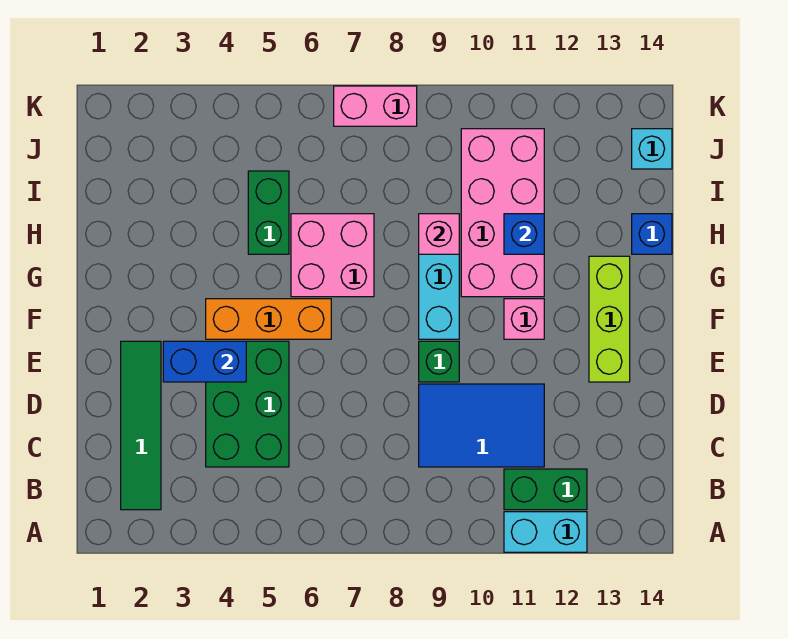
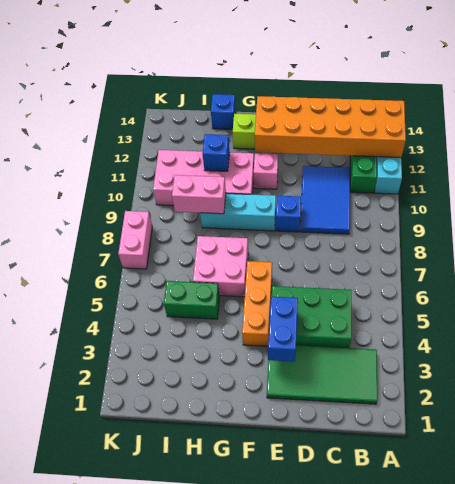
none -> orange brick A12:F13 level 2
green tile B2:E2 level 1 -> green tile B2:E3 level 1
green brick E9 level 1 -> blue brick E9 level 1
pink brick H9 level 2 -> pink brick H9:I9 level 2
cyan brick J14 level 1 -> none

____

Take the line with "pink brick H9 level" and all lines after it through the end of the records, and write them out exactly; include nothing else.

(ANSWER BOX):
pink brick H9 level 2 -> pink brick H9:I9 level 2
cyan brick J14 level 1 -> none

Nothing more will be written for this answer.